Edit difference data:
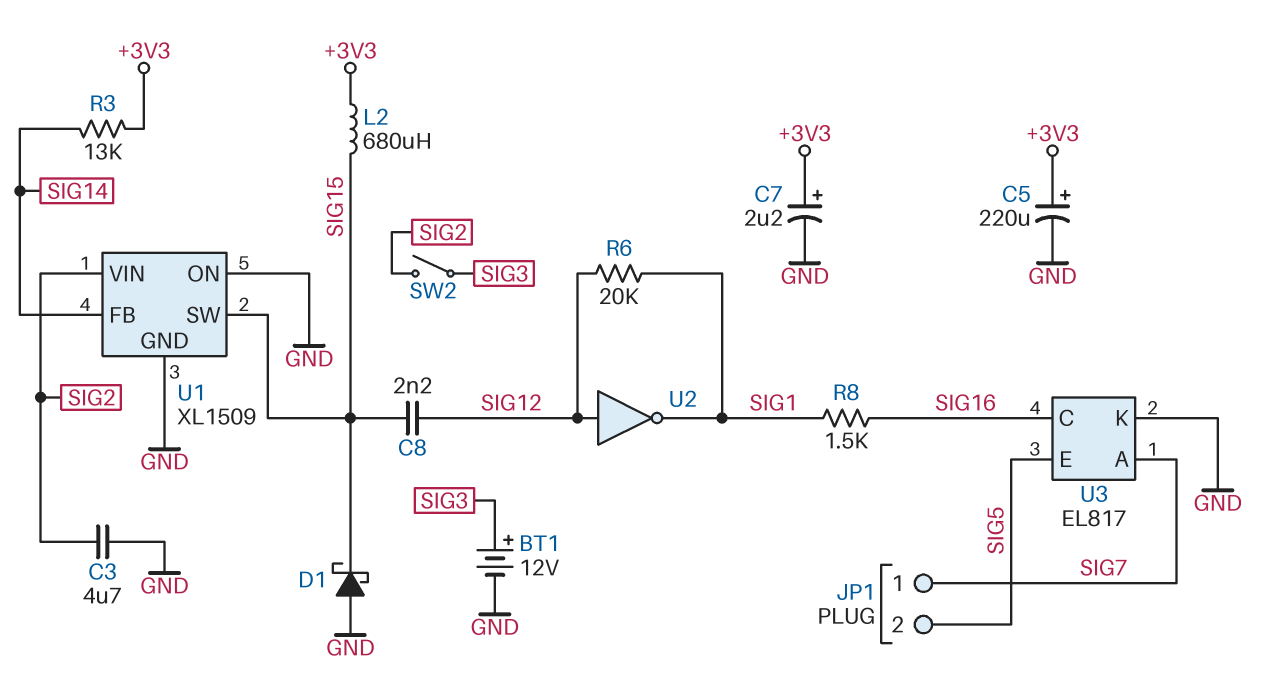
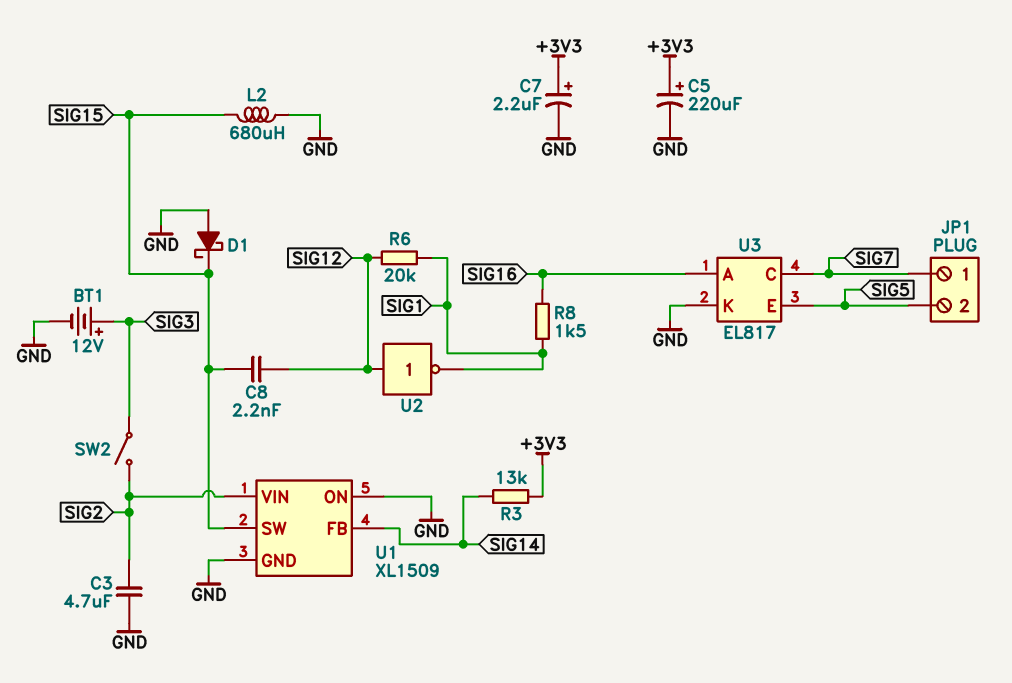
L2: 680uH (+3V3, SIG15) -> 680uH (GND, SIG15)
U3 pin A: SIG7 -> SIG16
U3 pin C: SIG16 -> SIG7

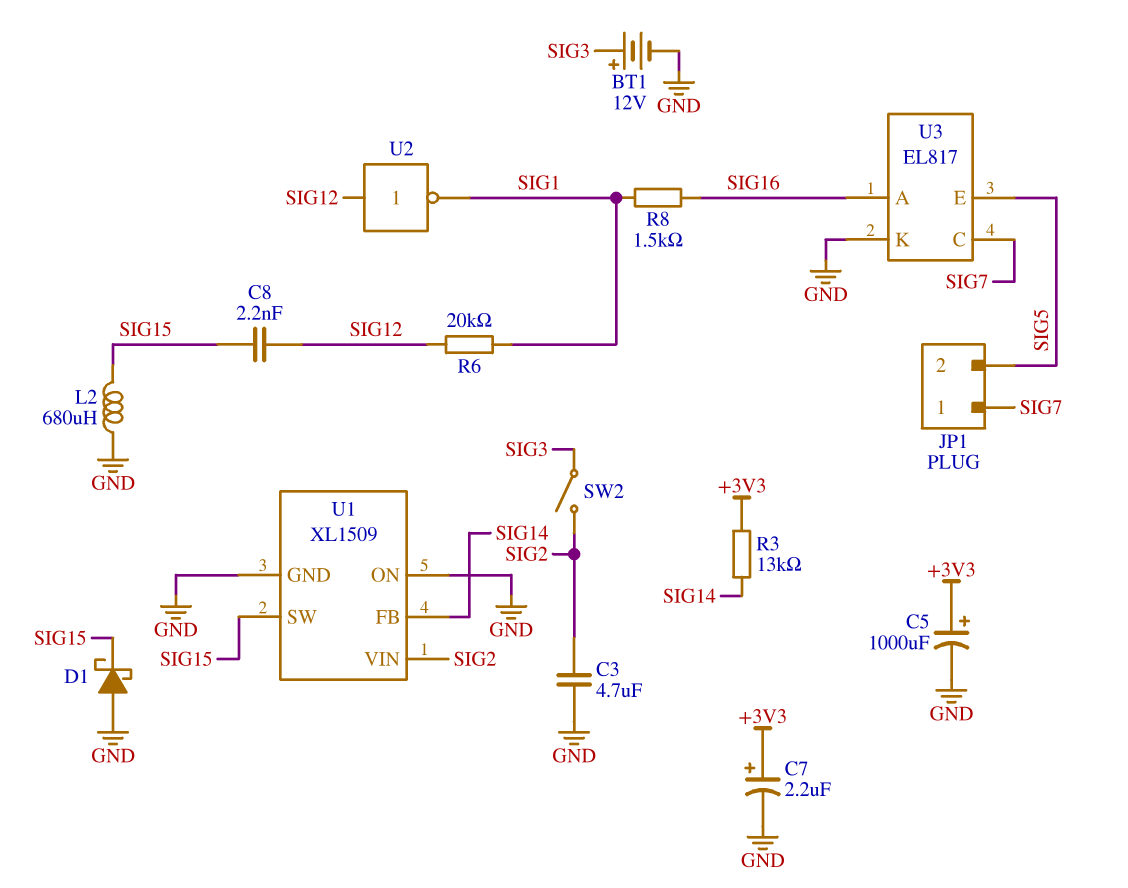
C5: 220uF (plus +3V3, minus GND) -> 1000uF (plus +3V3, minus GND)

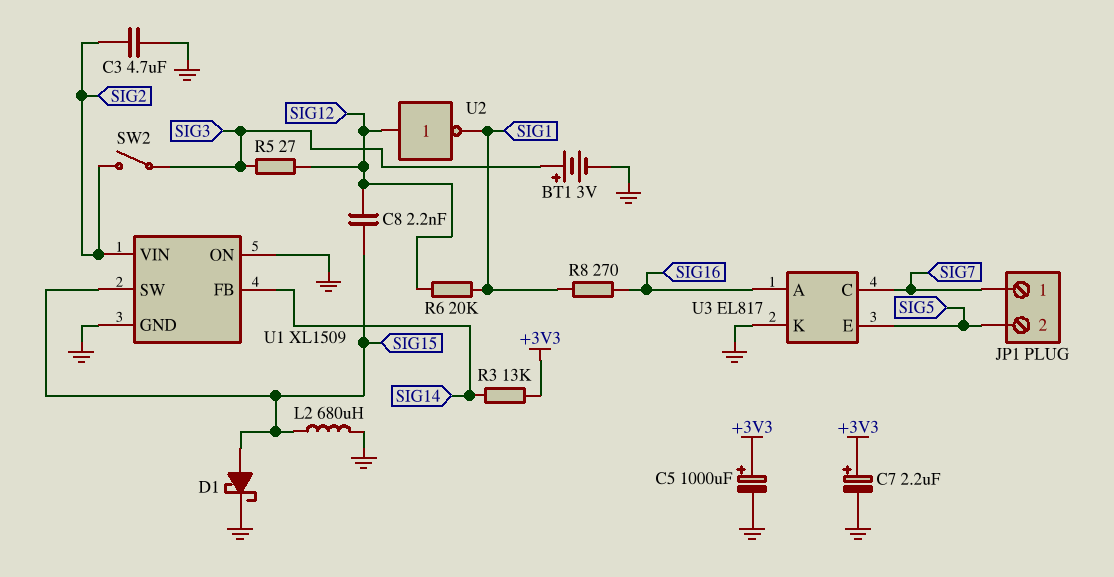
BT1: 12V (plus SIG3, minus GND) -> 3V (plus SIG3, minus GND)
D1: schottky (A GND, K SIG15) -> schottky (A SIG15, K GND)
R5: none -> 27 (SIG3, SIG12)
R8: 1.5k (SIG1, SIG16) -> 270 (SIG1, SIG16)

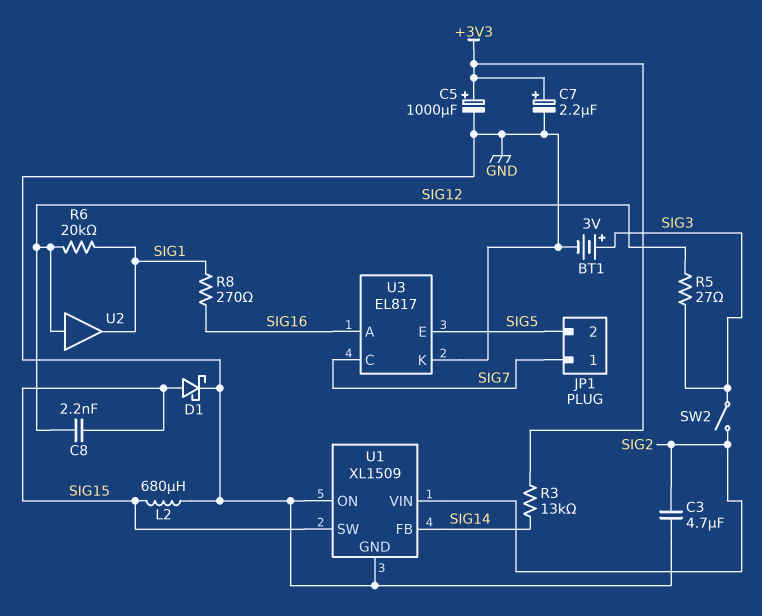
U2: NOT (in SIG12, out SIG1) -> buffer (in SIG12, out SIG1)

DIRECTIONS FOR THIS TASK
Produce the lines from the first line of the entries through the line that contains "D1: schottky (A", exactly, leaving the pictures behind.

TASK RESPONSE
L2: 680uH (+3V3, SIG15) -> 680uH (GND, SIG15)
U3 pin A: SIG7 -> SIG16
U3 pin C: SIG16 -> SIG7

C5: 220uF (plus +3V3, minus GND) -> 1000uF (plus +3V3, minus GND)

BT1: 12V (plus SIG3, minus GND) -> 3V (plus SIG3, minus GND)
D1: schottky (A GND, K SIG15) -> schottky (A SIG15, K GND)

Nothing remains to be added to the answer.